## What is needed:
Print every line exactly as it appears in the material below.

## Records:
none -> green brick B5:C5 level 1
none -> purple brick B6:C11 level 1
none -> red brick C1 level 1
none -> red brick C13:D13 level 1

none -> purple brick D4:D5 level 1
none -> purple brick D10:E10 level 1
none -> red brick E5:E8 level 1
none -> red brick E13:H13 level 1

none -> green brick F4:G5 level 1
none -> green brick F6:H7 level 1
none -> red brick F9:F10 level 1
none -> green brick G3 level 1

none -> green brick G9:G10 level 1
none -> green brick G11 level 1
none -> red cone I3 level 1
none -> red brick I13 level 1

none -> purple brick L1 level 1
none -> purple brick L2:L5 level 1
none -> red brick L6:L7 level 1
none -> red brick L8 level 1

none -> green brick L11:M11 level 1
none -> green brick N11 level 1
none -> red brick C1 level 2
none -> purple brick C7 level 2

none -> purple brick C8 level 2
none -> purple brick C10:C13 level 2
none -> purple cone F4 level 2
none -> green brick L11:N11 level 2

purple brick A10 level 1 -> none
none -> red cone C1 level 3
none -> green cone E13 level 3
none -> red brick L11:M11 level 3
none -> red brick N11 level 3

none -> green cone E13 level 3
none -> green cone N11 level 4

## Problem solution:
none -> green brick B5:C5 level 1
none -> purple brick B6:C11 level 1
none -> red brick C1 level 1
none -> red brick C13:D13 level 1

none -> purple brick D4:D5 level 1
none -> purple brick D10:E10 level 1
none -> red brick E5:E8 level 1
none -> red brick E13:H13 level 1

none -> green brick F4:G5 level 1
none -> green brick F6:H7 level 1
none -> red brick F9:F10 level 1
none -> green brick G3 level 1

none -> green brick G9:G10 level 1
none -> green brick G11 level 1
none -> red cone I3 level 1
none -> red brick I13 level 1

none -> purple brick L1 level 1
none -> purple brick L2:L5 level 1
none -> red brick L6:L7 level 1
none -> red brick L8 level 1

none -> green brick L11:M11 level 1
none -> green brick N11 level 1
none -> red brick C1 level 2
none -> purple brick C7 level 2

none -> purple brick C8 level 2
none -> purple brick C10:C13 level 2
none -> purple cone F4 level 2
none -> green brick L11:N11 level 2

purple brick A10 level 1 -> none
none -> red cone C1 level 3
none -> green cone E13 level 3
none -> red brick L11:M11 level 3
none -> red brick N11 level 3

none -> green cone E13 level 3
none -> green cone N11 level 4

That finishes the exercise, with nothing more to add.